*** Data to process ***

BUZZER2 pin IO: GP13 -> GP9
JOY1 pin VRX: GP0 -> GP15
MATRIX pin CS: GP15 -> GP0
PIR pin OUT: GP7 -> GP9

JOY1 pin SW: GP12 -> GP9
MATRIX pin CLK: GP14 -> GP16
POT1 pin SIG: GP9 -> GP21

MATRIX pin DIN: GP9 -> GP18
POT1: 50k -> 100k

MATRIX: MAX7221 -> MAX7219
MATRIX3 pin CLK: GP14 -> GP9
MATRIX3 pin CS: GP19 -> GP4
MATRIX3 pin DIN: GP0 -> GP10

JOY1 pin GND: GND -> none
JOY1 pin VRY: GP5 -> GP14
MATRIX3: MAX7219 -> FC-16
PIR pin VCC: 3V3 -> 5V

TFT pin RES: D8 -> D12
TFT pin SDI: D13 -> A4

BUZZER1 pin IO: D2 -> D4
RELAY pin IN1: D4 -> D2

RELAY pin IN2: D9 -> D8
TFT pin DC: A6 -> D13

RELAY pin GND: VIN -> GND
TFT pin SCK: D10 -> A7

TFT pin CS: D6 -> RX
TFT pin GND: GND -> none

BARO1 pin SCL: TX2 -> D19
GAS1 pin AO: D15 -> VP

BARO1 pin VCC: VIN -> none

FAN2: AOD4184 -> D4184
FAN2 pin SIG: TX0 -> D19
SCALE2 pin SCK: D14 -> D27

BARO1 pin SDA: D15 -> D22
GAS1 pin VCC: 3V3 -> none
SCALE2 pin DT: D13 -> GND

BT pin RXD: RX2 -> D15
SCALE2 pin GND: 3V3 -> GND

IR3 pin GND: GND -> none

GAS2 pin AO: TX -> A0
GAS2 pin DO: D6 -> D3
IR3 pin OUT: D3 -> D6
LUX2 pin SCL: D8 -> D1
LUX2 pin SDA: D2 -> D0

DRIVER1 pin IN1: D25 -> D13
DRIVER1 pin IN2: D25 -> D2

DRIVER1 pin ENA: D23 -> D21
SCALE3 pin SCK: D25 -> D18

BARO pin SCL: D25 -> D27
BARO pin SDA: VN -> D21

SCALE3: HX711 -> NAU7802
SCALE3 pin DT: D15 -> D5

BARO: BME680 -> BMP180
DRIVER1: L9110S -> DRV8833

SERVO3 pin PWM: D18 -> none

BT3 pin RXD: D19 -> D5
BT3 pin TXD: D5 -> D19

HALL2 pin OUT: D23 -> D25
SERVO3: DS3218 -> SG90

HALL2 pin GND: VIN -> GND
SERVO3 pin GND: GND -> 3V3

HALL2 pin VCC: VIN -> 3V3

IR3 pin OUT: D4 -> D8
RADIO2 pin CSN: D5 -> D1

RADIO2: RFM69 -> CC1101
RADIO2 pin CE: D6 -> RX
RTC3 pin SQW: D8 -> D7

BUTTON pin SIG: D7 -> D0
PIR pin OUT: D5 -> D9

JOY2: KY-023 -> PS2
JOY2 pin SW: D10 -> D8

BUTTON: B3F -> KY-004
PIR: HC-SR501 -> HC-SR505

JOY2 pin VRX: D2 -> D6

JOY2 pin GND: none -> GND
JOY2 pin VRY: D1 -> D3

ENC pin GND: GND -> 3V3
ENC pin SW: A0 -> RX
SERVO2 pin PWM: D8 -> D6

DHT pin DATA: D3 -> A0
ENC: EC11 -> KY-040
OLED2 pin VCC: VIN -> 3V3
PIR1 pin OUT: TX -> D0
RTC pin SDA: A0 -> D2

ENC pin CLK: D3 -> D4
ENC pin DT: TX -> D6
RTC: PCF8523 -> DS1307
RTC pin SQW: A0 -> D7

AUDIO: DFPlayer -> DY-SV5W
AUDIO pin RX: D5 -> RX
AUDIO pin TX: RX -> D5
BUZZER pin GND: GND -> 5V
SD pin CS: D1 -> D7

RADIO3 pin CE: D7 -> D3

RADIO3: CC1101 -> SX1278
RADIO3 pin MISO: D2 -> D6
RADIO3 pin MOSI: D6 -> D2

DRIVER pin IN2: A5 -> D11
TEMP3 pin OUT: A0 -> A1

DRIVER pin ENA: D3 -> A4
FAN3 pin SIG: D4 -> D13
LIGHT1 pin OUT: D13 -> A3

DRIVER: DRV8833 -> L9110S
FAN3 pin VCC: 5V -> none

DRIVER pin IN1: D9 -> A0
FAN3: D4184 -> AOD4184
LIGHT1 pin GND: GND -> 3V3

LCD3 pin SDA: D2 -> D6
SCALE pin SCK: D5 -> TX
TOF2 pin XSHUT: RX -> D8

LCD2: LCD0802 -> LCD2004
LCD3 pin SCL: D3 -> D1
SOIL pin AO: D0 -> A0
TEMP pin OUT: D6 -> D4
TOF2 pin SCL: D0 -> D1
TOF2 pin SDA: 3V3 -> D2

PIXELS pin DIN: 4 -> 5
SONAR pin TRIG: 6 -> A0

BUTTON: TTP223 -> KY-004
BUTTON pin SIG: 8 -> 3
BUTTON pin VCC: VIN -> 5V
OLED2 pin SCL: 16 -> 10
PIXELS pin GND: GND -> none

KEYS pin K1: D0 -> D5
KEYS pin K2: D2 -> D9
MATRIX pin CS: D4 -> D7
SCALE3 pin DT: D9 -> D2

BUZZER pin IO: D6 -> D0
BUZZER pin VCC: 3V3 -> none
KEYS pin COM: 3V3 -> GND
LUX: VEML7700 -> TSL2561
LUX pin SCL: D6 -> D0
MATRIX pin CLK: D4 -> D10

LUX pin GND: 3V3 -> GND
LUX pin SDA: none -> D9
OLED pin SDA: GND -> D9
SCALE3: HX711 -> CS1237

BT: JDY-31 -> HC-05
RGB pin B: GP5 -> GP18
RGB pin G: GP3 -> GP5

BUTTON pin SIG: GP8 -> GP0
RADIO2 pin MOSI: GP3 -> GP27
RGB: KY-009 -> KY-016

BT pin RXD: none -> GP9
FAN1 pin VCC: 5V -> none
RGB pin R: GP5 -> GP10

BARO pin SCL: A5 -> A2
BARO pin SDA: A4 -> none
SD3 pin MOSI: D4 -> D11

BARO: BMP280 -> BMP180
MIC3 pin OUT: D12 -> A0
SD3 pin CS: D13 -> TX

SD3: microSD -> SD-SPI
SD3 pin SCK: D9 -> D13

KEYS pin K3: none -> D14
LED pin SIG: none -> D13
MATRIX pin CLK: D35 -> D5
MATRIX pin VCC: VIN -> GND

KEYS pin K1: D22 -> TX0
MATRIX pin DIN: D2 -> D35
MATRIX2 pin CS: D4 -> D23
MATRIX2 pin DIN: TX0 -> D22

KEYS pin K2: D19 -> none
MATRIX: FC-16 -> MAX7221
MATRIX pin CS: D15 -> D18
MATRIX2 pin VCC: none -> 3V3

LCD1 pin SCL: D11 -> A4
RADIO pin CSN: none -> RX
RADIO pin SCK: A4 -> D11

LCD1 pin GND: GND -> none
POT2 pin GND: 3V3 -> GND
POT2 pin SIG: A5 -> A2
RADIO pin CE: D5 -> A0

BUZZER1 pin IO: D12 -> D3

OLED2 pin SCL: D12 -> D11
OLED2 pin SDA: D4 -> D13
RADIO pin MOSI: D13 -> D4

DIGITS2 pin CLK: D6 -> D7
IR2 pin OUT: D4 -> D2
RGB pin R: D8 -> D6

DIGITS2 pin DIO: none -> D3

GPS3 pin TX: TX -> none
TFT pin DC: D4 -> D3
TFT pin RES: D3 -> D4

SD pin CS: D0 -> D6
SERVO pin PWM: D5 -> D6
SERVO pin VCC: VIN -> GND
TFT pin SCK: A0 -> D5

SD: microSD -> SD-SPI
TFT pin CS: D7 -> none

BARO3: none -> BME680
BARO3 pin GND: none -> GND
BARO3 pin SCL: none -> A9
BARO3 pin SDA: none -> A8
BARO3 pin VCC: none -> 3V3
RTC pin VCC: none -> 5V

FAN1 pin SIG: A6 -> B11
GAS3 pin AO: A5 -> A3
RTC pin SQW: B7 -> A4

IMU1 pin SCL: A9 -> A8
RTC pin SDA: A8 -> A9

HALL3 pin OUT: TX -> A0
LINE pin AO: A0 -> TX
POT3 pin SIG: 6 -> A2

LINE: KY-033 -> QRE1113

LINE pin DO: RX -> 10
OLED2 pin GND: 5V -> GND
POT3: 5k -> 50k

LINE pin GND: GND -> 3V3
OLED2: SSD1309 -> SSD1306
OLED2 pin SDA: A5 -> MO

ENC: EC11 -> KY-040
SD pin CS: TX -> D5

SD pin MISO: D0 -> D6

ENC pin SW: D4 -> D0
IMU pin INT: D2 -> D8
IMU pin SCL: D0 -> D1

*** End of Data to process ***

Every line above from the line with "MATRIX3: MAX7219 -> FC-16" to the line with "BARO1 pin VCC: VIN -> none" is wanted, ends included; write them out exactly and add no other line.

MATRIX3: MAX7219 -> FC-16
PIR pin VCC: 3V3 -> 5V

TFT pin RES: D8 -> D12
TFT pin SDI: D13 -> A4

BUZZER1 pin IO: D2 -> D4
RELAY pin IN1: D4 -> D2

RELAY pin IN2: D9 -> D8
TFT pin DC: A6 -> D13

RELAY pin GND: VIN -> GND
TFT pin SCK: D10 -> A7

TFT pin CS: D6 -> RX
TFT pin GND: GND -> none

BARO1 pin SCL: TX2 -> D19
GAS1 pin AO: D15 -> VP

BARO1 pin VCC: VIN -> none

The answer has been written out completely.